▸ **TASK INSTRUCTIONS**
Pictures stay out of the copy. Retype exactly the lines below from the one with "black star: (53, 182) -> (80, 216), moved" through the one with "gray star: (97, 109) -> (151, 108), size x0.7".

#### INFORMATION

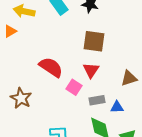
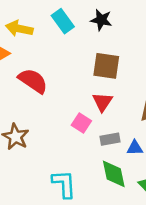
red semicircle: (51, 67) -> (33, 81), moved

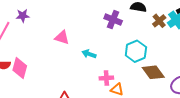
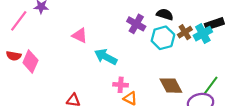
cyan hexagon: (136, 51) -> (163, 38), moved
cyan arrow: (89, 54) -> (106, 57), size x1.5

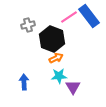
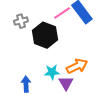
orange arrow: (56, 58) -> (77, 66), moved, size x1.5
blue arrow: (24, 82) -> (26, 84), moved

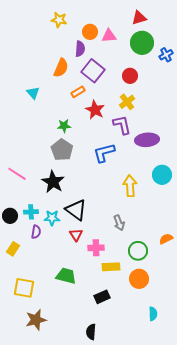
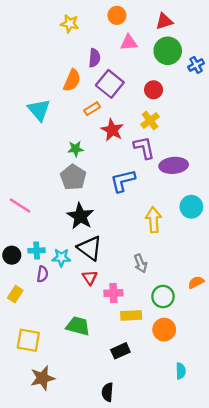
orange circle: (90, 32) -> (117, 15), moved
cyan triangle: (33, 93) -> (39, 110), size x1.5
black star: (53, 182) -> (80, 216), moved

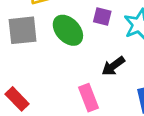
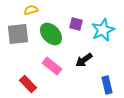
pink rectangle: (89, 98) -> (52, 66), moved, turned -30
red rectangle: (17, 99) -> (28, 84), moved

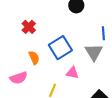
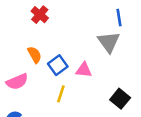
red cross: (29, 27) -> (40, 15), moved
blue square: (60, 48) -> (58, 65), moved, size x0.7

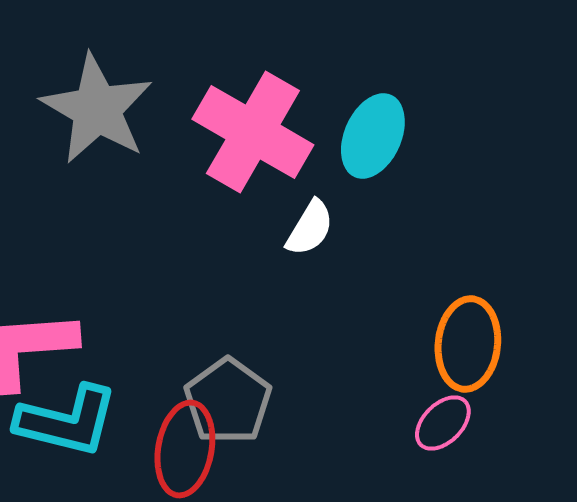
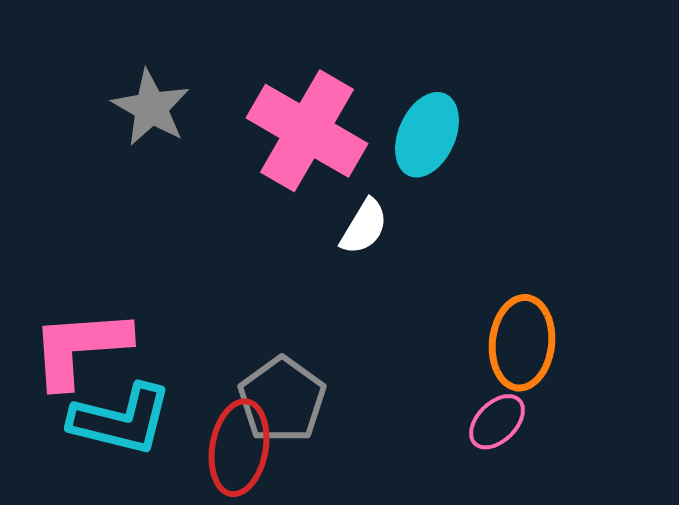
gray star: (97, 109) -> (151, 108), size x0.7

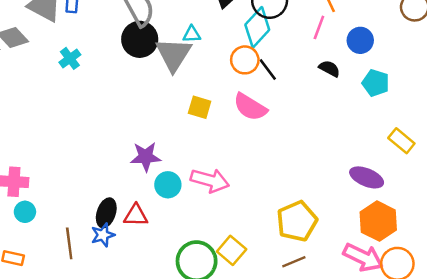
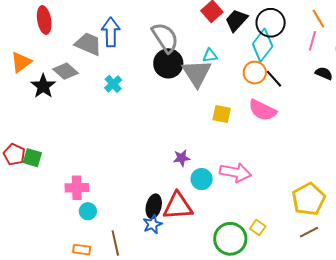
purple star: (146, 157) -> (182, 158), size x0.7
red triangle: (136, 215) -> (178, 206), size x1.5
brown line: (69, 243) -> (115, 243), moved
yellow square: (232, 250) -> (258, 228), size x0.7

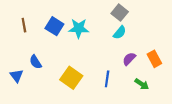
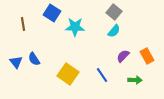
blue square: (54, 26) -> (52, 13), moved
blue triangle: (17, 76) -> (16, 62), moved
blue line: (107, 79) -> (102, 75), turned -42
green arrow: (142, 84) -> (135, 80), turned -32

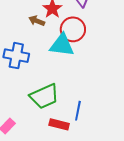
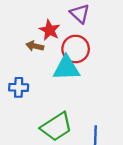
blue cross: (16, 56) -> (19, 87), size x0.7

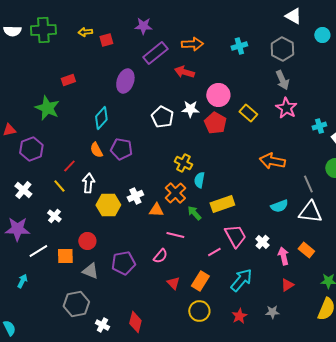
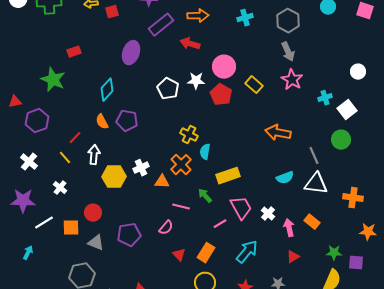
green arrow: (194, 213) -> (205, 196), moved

########
#### INFORMATION

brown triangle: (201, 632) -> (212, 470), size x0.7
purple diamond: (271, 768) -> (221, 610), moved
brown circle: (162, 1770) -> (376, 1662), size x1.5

########

▸ **OUTPUT OF THE EXERCISE**
black star: (53, 182) -> (80, 216), moved

pink rectangle: (89, 98) -> (52, 66), moved, turned -30
red rectangle: (17, 99) -> (28, 84), moved

red cross: (29, 27) -> (40, 15), moved
blue square: (60, 48) -> (58, 65), moved, size x0.7

gray star: (97, 109) -> (151, 108), size x0.7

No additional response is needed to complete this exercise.